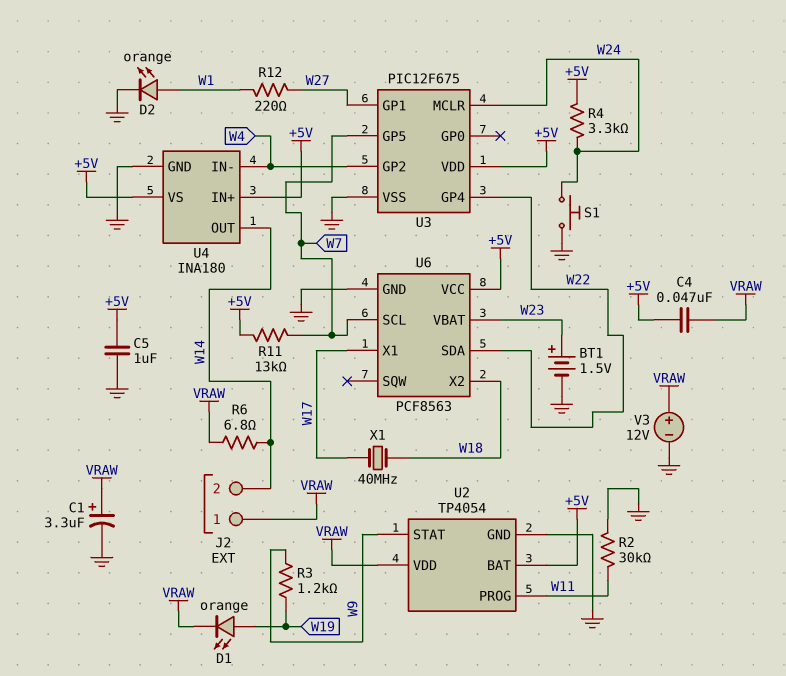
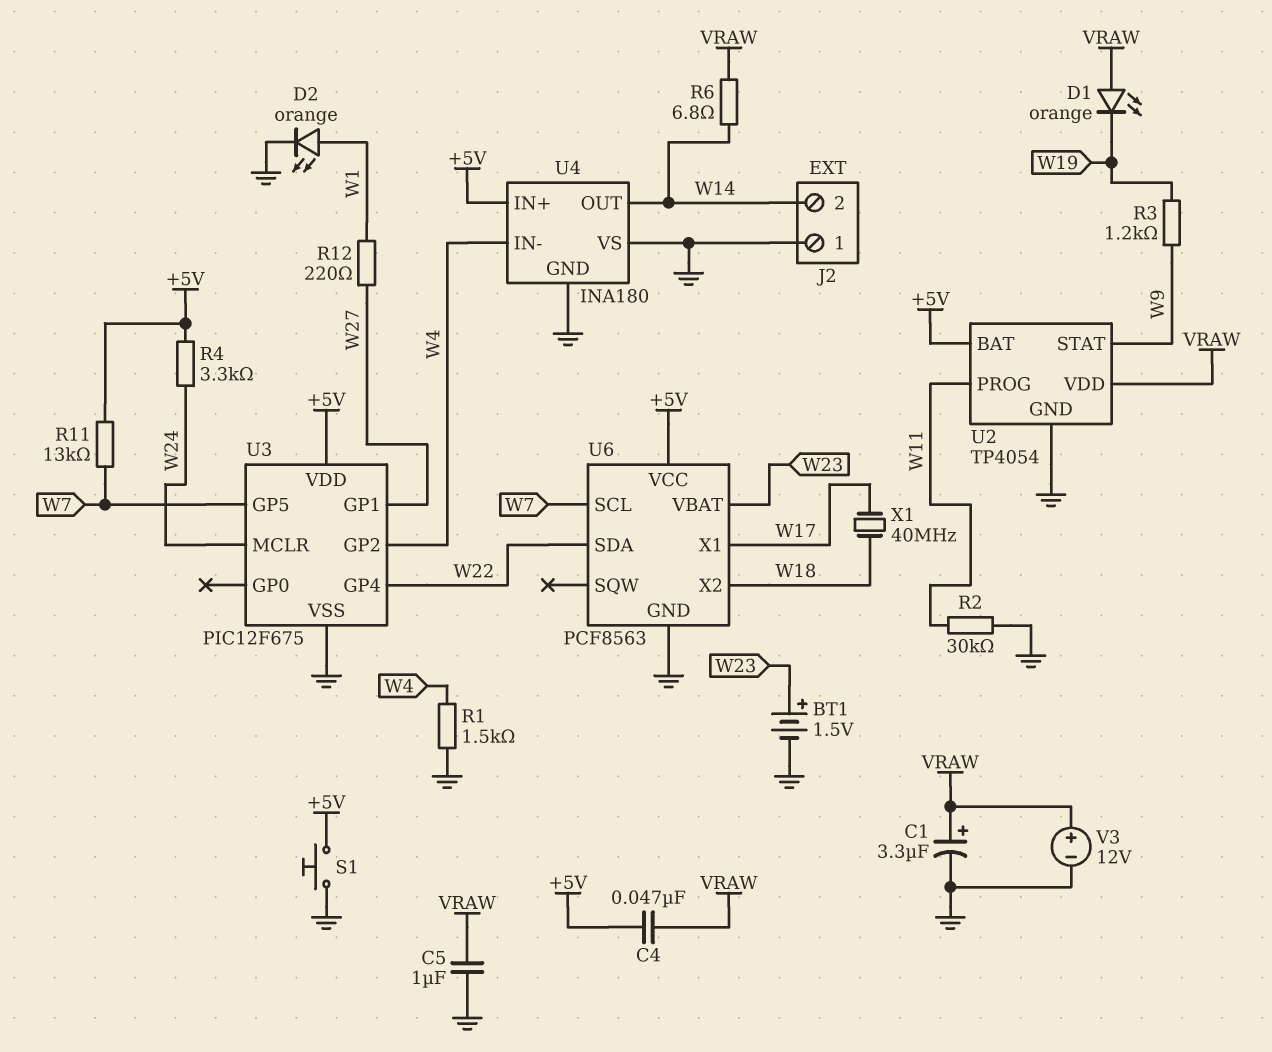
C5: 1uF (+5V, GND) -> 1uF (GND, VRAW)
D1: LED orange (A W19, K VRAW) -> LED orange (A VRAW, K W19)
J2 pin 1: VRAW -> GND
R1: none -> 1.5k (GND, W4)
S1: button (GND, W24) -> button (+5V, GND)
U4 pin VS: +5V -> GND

ACTION ITEM → Looking over the entries above, how many lines contain the string "VRAW"? State the number and nothing else.

OUTPUT FOR THIS EXERCISE → 3